Write out, word for word and with no pictures, each line below from the one containing "none -> brown plate A5:D8 level 1" through the one containing "red plate B6:B8", both included, and no other line.

Spatial object tracking data
══════════════════════════════

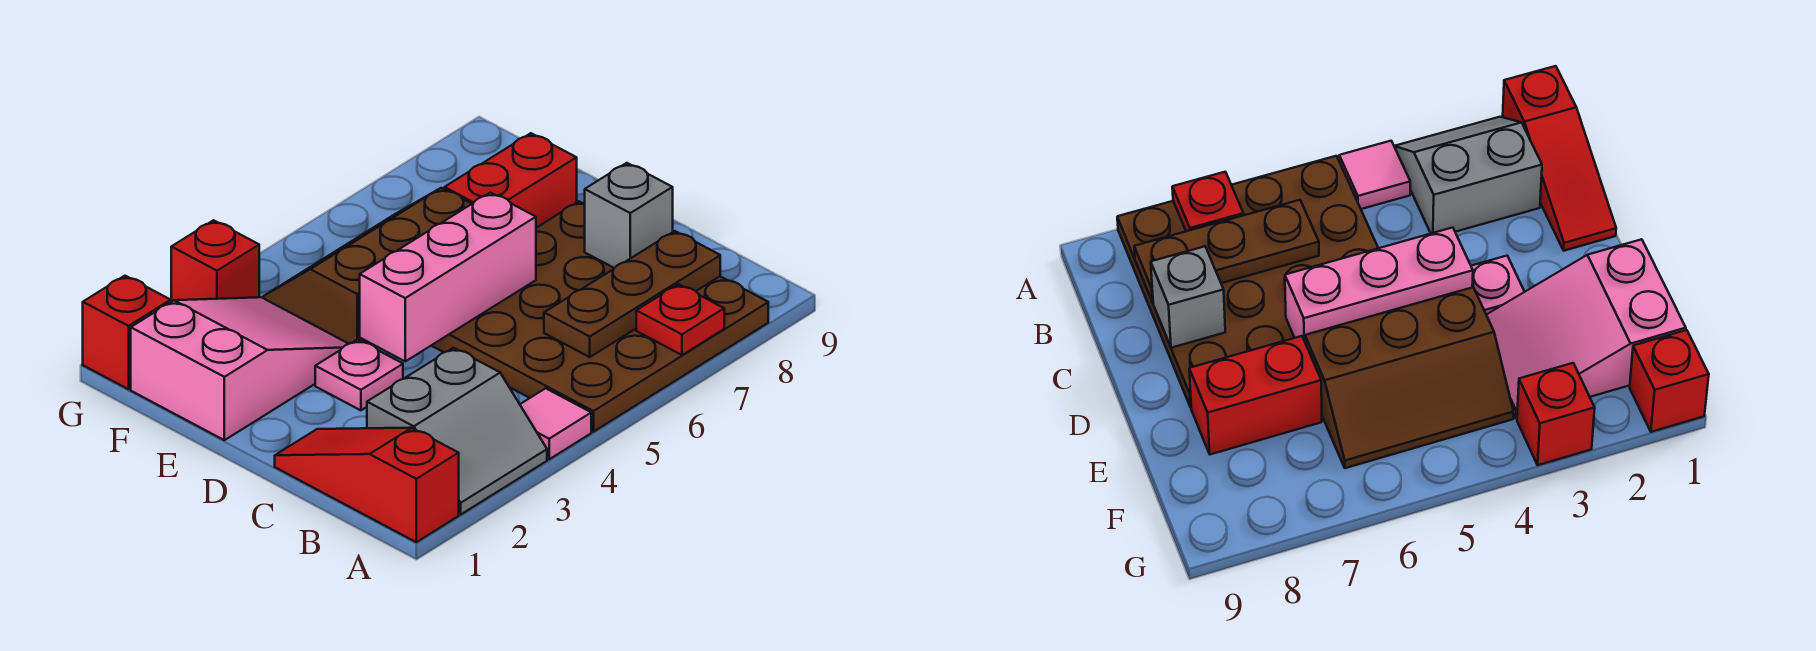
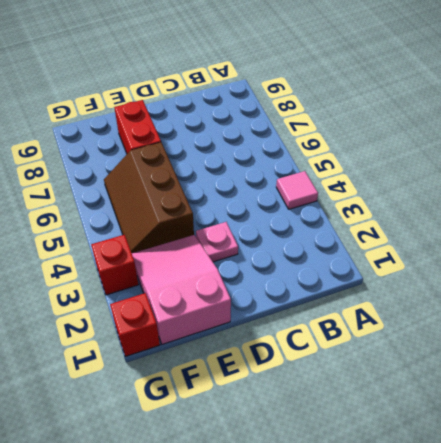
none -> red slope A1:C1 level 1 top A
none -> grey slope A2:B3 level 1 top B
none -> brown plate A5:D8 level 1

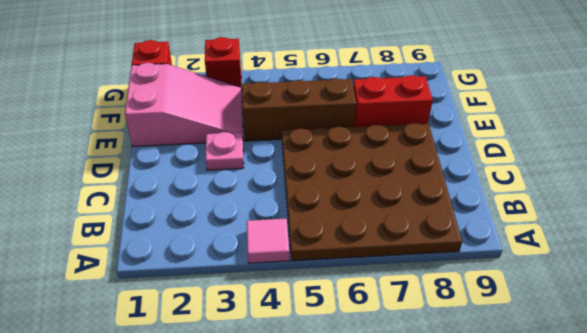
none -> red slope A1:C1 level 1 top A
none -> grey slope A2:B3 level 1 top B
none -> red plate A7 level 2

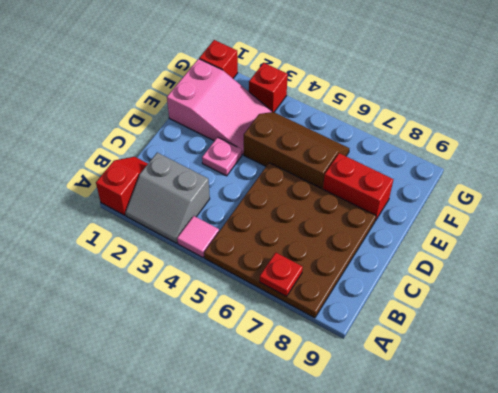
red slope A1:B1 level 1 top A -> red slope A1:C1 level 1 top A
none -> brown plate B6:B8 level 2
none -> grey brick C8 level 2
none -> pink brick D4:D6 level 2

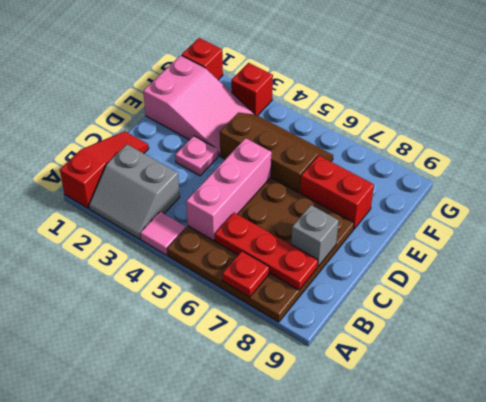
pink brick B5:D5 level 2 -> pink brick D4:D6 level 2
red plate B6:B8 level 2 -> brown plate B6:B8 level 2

══════════════════════════════

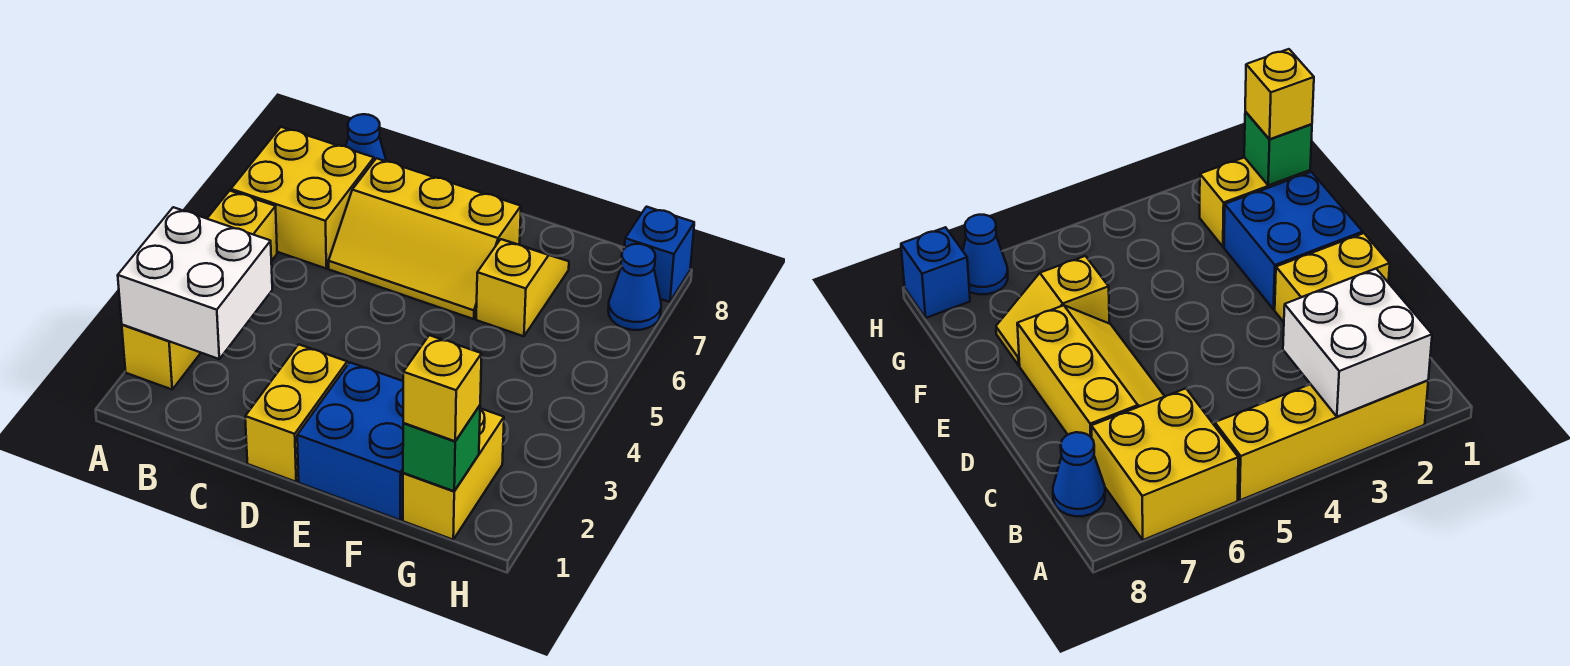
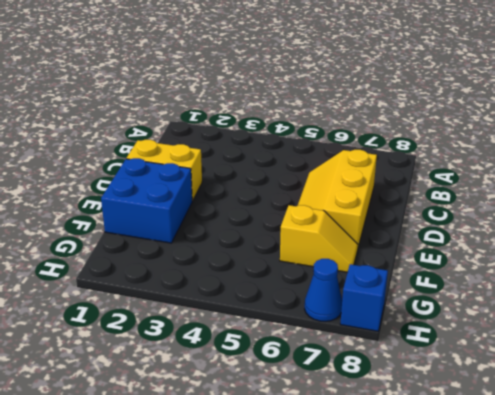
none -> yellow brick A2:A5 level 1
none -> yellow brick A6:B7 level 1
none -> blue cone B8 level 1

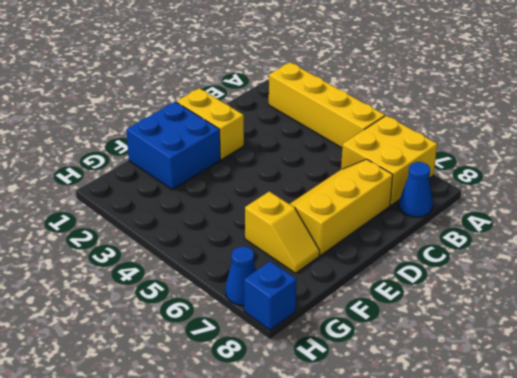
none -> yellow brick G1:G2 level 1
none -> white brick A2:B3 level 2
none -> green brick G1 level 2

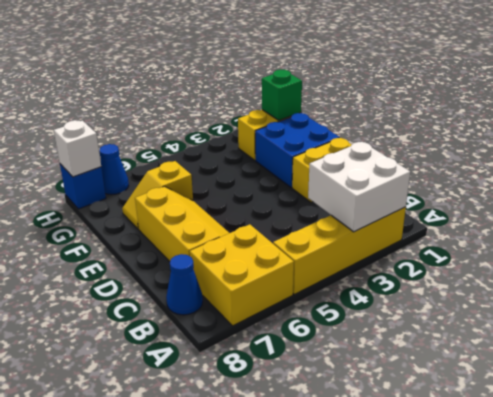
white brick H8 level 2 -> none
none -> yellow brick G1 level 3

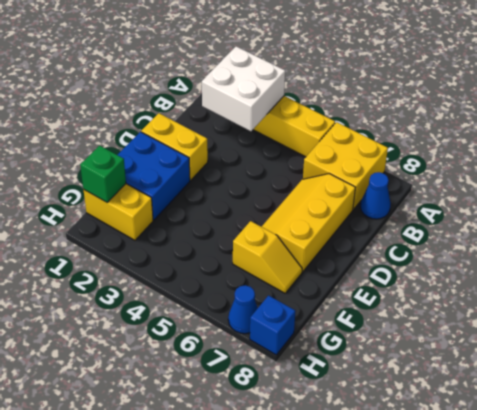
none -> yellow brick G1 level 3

══════════════════════════════

Answer to this exercise —
none -> brown plate A5:D8 level 1

none -> red slope A1:C1 level 1 top A
none -> grey slope A2:B3 level 1 top B
none -> red plate A7 level 2

red slope A1:B1 level 1 top A -> red slope A1:C1 level 1 top A
none -> brown plate B6:B8 level 2
none -> grey brick C8 level 2
none -> pink brick D4:D6 level 2

pink brick B5:D5 level 2 -> pink brick D4:D6 level 2
red plate B6:B8 level 2 -> brown plate B6:B8 level 2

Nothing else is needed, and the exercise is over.